Entries supplied: Begin
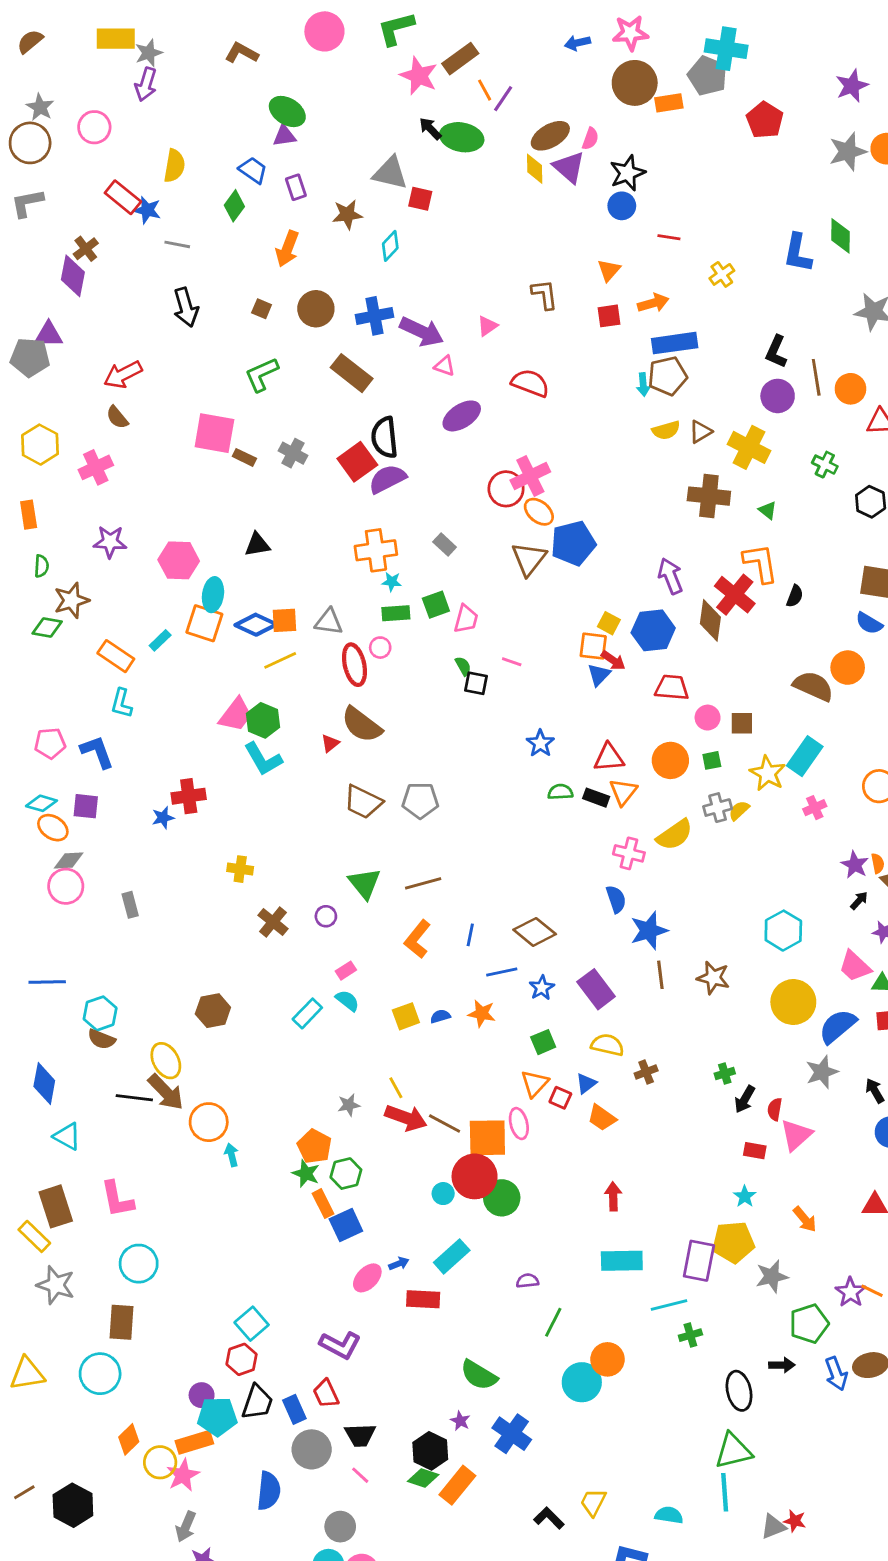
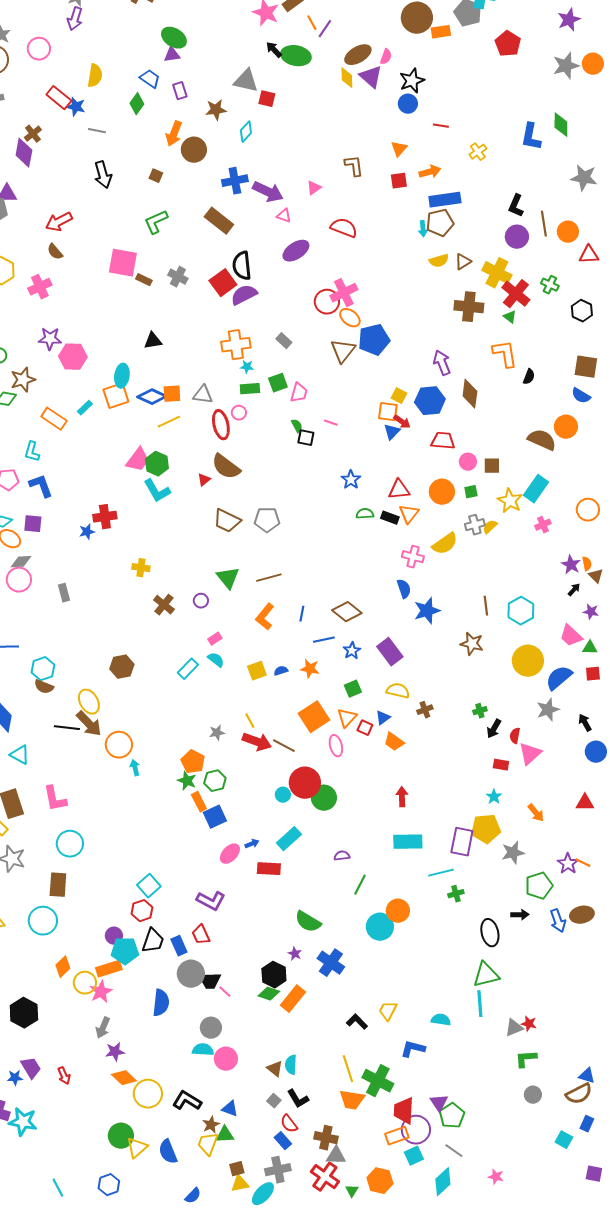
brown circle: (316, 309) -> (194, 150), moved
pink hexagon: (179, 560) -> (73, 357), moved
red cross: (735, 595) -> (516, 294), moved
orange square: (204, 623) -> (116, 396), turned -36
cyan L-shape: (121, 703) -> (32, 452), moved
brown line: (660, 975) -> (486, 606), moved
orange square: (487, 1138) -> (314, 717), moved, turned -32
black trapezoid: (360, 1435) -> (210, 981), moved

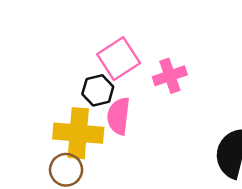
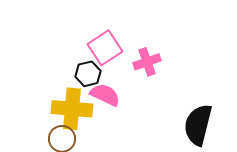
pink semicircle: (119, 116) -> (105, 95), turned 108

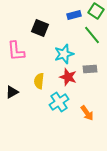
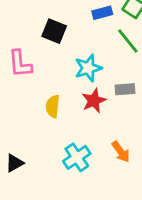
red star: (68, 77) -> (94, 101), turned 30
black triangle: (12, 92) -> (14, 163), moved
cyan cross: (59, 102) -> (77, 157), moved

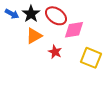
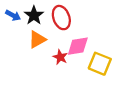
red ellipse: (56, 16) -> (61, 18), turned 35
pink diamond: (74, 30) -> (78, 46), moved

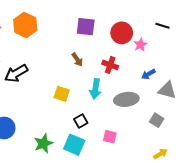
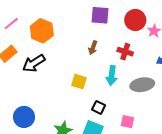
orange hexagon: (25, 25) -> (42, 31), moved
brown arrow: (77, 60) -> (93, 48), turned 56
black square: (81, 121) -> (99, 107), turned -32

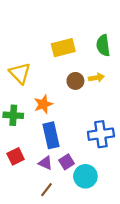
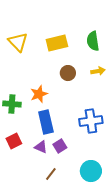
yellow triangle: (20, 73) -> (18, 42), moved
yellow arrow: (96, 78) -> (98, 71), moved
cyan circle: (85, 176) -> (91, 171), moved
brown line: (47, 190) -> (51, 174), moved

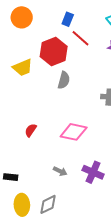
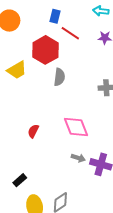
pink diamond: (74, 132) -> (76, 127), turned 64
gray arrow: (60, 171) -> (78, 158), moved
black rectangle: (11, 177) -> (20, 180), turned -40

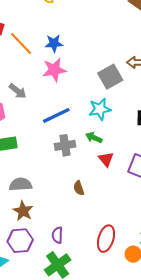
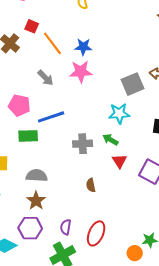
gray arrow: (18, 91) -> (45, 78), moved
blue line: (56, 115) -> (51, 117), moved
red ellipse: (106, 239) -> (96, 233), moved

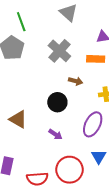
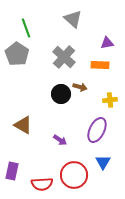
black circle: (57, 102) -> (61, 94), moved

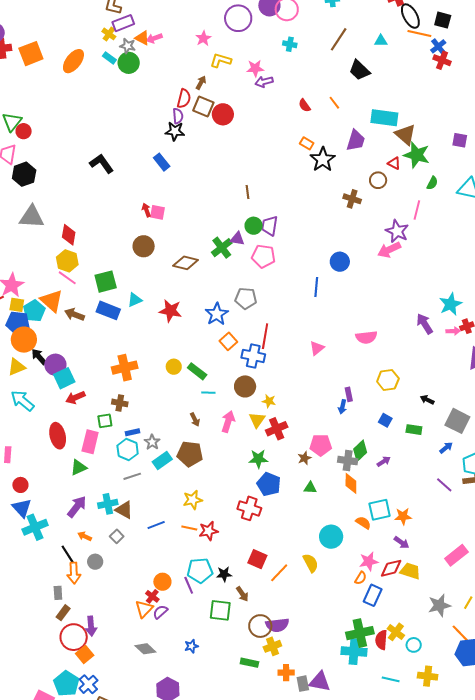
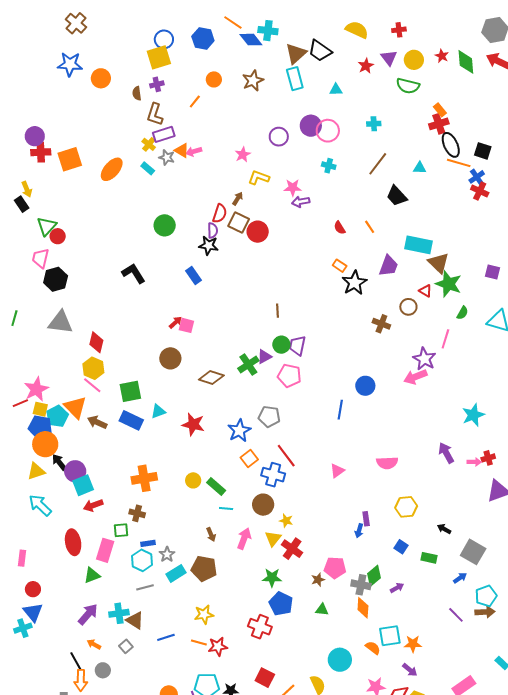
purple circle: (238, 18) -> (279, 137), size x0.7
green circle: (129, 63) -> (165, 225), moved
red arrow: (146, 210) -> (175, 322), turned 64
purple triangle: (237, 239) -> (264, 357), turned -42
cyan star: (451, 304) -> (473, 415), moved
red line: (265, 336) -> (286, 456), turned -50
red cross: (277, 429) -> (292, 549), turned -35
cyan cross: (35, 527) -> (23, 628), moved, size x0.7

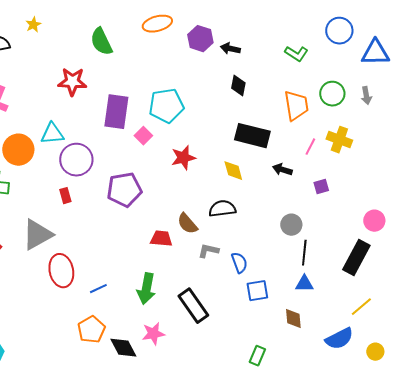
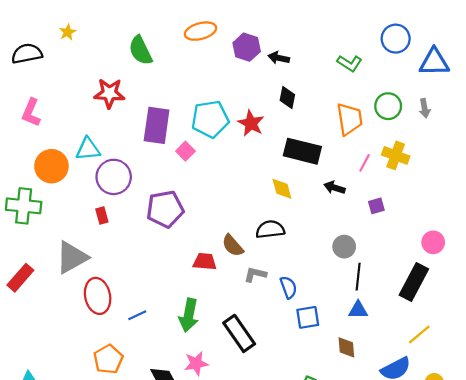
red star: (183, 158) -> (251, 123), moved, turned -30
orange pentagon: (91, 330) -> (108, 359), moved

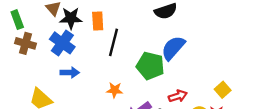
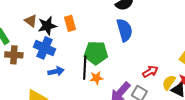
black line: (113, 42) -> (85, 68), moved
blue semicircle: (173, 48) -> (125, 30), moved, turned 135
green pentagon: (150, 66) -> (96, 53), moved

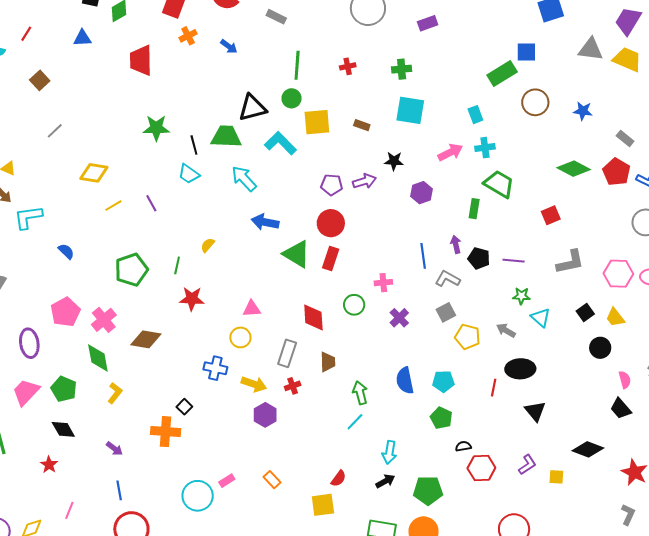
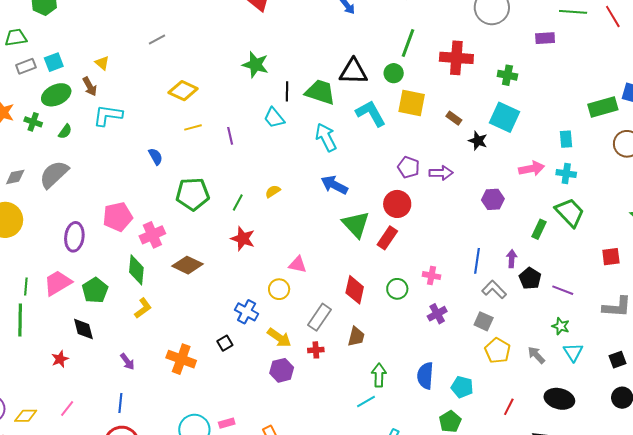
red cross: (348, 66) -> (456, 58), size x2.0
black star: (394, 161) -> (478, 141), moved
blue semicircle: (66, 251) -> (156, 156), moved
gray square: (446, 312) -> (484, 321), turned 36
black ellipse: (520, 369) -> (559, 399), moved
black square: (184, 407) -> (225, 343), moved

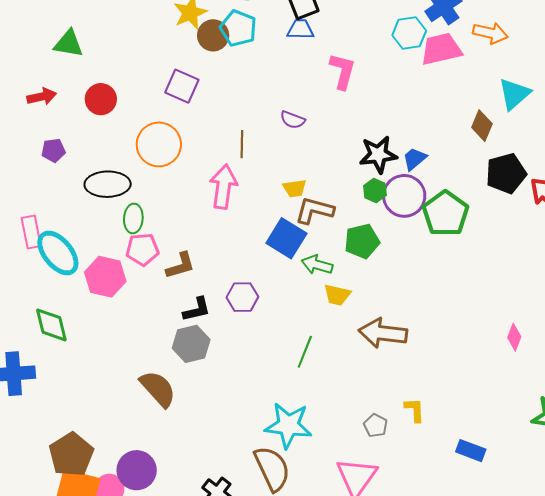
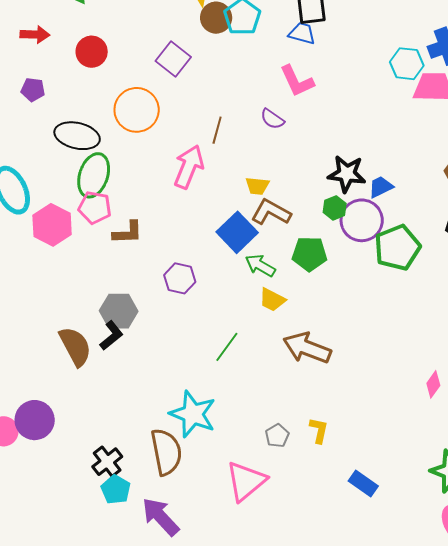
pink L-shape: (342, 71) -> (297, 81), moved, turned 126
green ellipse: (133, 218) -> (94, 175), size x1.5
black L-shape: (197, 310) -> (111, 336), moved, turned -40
Entries supplied: End
Your assignment. Print out all the material above exactly as it appears, omitting the images.

Solution to this task.
brown circle: (316, 309) -> (194, 150), moved
pink hexagon: (179, 560) -> (73, 357), moved
red cross: (735, 595) -> (516, 294), moved
orange square: (204, 623) -> (116, 396), turned -36
cyan L-shape: (121, 703) -> (32, 452), moved
brown line: (660, 975) -> (486, 606), moved
orange square: (487, 1138) -> (314, 717), moved, turned -32
black trapezoid: (360, 1435) -> (210, 981), moved

pink semicircle: (119, 116) -> (105, 95), turned 108

red star: (68, 77) -> (94, 101), turned 30
black triangle: (12, 92) -> (14, 163), moved
cyan cross: (59, 102) -> (77, 157), moved

red ellipse: (56, 16) -> (61, 18), turned 35
pink diamond: (74, 30) -> (78, 46), moved

orange hexagon: (25, 25) -> (42, 31), moved
brown arrow: (77, 60) -> (93, 48), turned 56
black square: (81, 121) -> (99, 107), turned -32

yellow triangle: (20, 73) -> (18, 42), moved
yellow arrow: (96, 78) -> (98, 71), moved
cyan circle: (85, 176) -> (91, 171), moved
brown line: (47, 190) -> (51, 174), moved

pink diamond: (74, 132) -> (76, 127), turned 64
gray arrow: (60, 171) -> (78, 158), moved
black rectangle: (11, 177) -> (20, 180), turned -40

gray arrow: (18, 91) -> (45, 78), moved
blue line: (56, 115) -> (51, 117), moved
red ellipse: (106, 239) -> (96, 233), moved

black circle: (57, 102) -> (61, 94), moved

purple circle: (238, 18) -> (279, 137), size x0.7
green circle: (129, 63) -> (165, 225), moved
red arrow: (146, 210) -> (175, 322), turned 64
purple triangle: (237, 239) -> (264, 357), turned -42
cyan star: (451, 304) -> (473, 415), moved
red line: (265, 336) -> (286, 456), turned -50
red cross: (277, 429) -> (292, 549), turned -35
cyan cross: (35, 527) -> (23, 628), moved, size x0.7

red star: (183, 158) -> (251, 123), moved, turned -30
orange pentagon: (91, 330) -> (108, 359), moved

black line: (113, 42) -> (85, 68), moved
blue semicircle: (173, 48) -> (125, 30), moved, turned 135
green pentagon: (150, 66) -> (96, 53), moved

red cross: (348, 66) -> (456, 58), size x2.0
black star: (394, 161) -> (478, 141), moved
blue semicircle: (66, 251) -> (156, 156), moved
gray square: (446, 312) -> (484, 321), turned 36
black ellipse: (520, 369) -> (559, 399), moved
black square: (184, 407) -> (225, 343), moved

pink L-shape: (342, 71) -> (297, 81), moved, turned 126
green ellipse: (133, 218) -> (94, 175), size x1.5
black L-shape: (197, 310) -> (111, 336), moved, turned -40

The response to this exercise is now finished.